Exercise goal: Report each line of the material below that contains the string "grey", copying every such line in full. Case counts.

Source data:

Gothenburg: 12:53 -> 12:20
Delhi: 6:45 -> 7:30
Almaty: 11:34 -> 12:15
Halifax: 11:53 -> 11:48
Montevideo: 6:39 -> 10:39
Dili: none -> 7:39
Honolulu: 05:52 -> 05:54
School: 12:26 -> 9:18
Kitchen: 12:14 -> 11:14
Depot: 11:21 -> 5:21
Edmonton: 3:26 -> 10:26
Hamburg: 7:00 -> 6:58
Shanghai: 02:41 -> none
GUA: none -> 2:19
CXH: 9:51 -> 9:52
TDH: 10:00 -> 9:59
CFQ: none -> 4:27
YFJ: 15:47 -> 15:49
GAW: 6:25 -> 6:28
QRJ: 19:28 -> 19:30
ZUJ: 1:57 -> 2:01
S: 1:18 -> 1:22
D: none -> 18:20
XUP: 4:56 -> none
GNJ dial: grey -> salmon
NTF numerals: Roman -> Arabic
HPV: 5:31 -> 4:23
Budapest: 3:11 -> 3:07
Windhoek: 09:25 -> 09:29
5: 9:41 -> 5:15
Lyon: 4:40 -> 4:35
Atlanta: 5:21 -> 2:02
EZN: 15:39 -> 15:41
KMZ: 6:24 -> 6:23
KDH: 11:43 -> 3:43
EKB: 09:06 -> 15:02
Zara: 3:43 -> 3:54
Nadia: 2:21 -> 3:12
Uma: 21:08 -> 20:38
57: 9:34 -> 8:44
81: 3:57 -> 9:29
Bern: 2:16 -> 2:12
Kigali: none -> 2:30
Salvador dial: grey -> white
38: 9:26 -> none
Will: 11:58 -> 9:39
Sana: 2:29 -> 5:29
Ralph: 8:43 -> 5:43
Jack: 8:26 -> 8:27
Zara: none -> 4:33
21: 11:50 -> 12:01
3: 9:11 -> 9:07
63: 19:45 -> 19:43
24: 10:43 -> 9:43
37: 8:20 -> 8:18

Reply to the task:
GNJ dial: grey -> salmon
Salvador dial: grey -> white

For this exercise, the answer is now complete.